Data shown section start

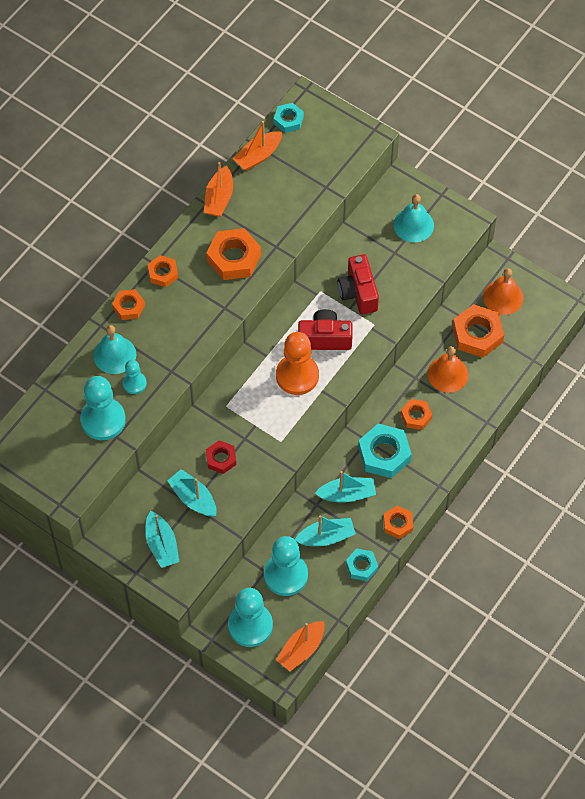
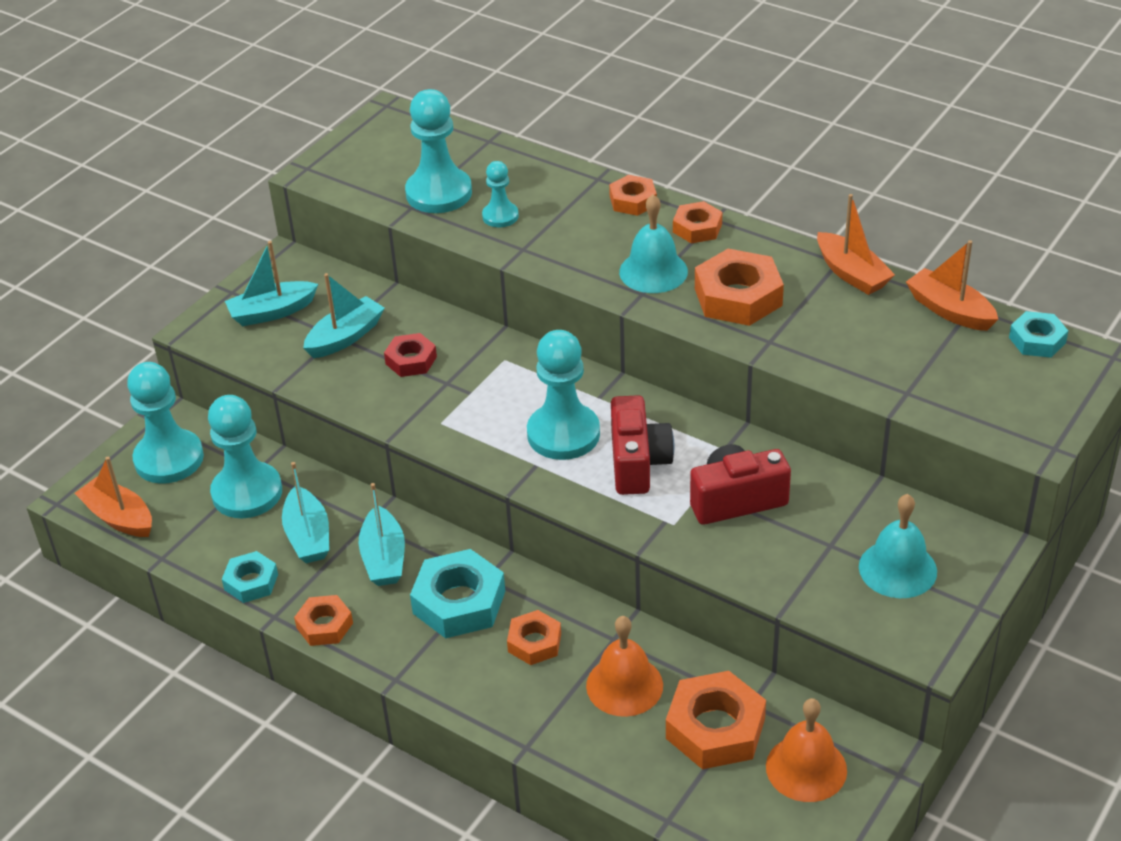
camera: 90 degrees right, 20 degrees down
(114, 355) = (548, 195): turquoise bell -> turquoise bell (653, 271)
(219, 198) = (851, 274): orange boat -> orange boat turned 135 degrees counterclockwise
(297, 375) = (563, 434): orange pawn -> turquoise pawn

Data shown section end

The expected result is the data above in exact form, free of pictures.

camera: 90 degrees right, 20 degrees down
(114, 355) = (548, 195): turquoise bell -> turquoise bell (653, 271)
(219, 198) = (851, 274): orange boat -> orange boat turned 135 degrees counterclockwise
(297, 375) = (563, 434): orange pawn -> turquoise pawn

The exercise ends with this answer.